◆ **EXERCISE AIM**
What is the count of lines in the records that include "brick"? Reply with that number alone.

◆ **INPUT RECORDS**
*-*-*
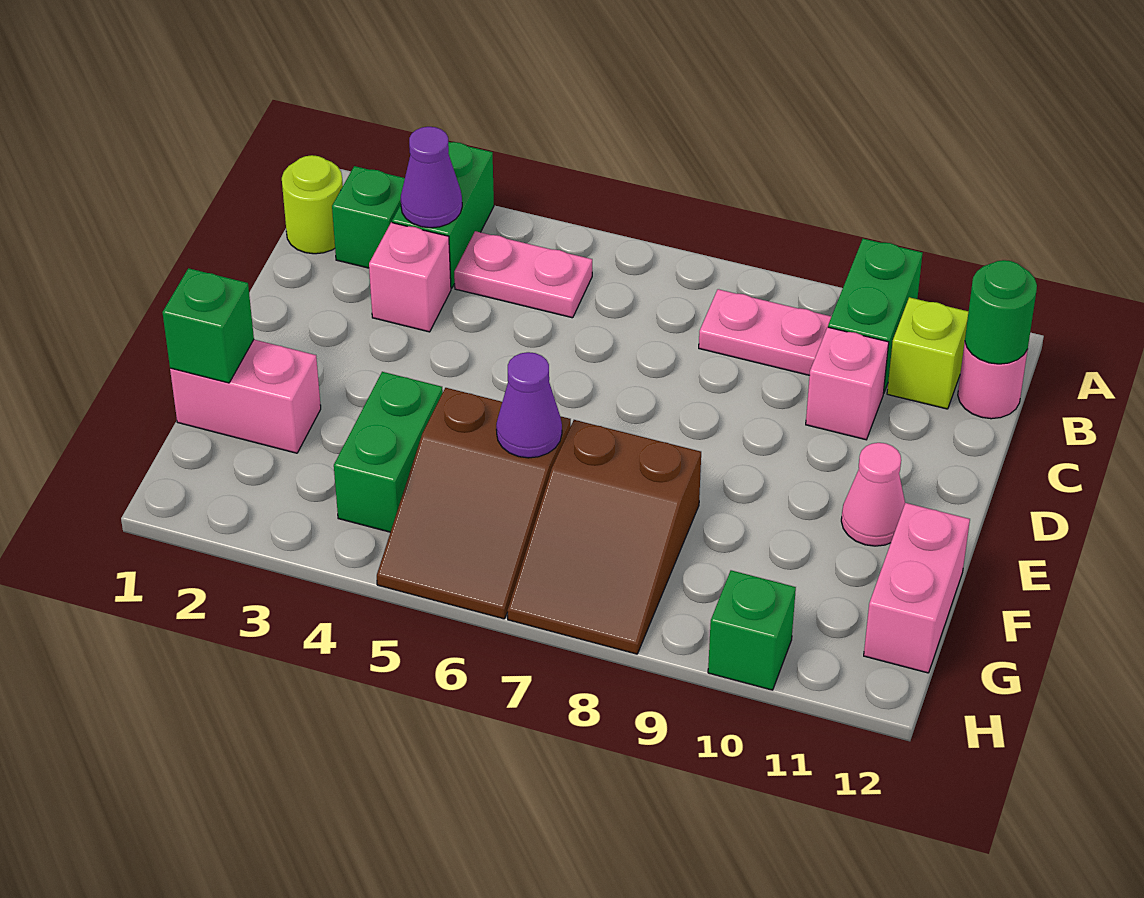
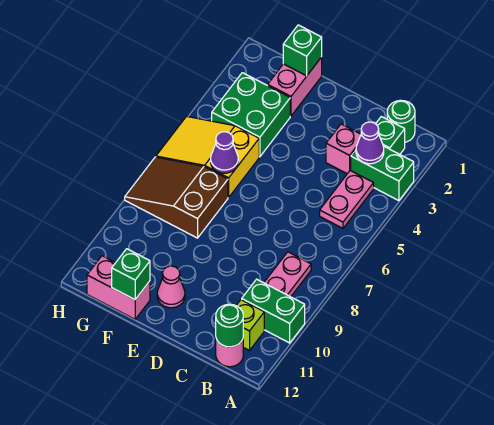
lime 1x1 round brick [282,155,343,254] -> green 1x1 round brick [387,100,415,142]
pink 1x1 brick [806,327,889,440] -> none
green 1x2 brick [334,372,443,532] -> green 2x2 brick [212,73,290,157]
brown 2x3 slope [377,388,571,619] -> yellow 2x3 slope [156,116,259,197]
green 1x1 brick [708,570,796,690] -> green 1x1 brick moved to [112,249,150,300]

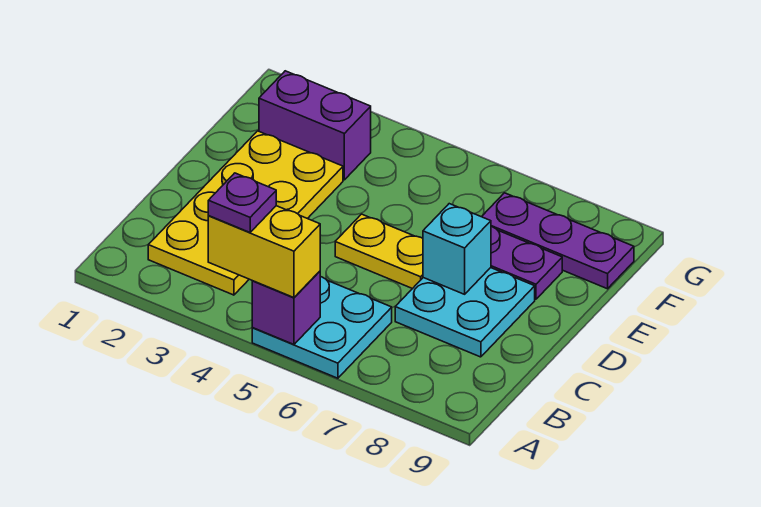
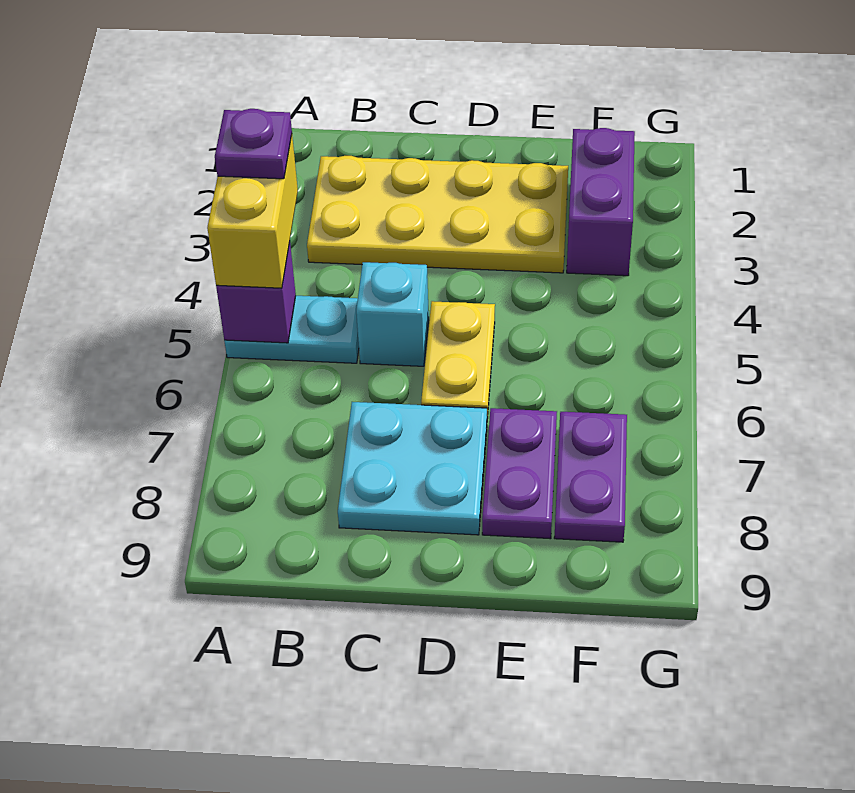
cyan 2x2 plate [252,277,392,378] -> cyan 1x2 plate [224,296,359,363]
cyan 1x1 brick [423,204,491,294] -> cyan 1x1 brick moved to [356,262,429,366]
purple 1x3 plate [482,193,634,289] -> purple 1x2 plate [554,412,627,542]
*-*-*
◆ **WRITTEN ANSWER**
5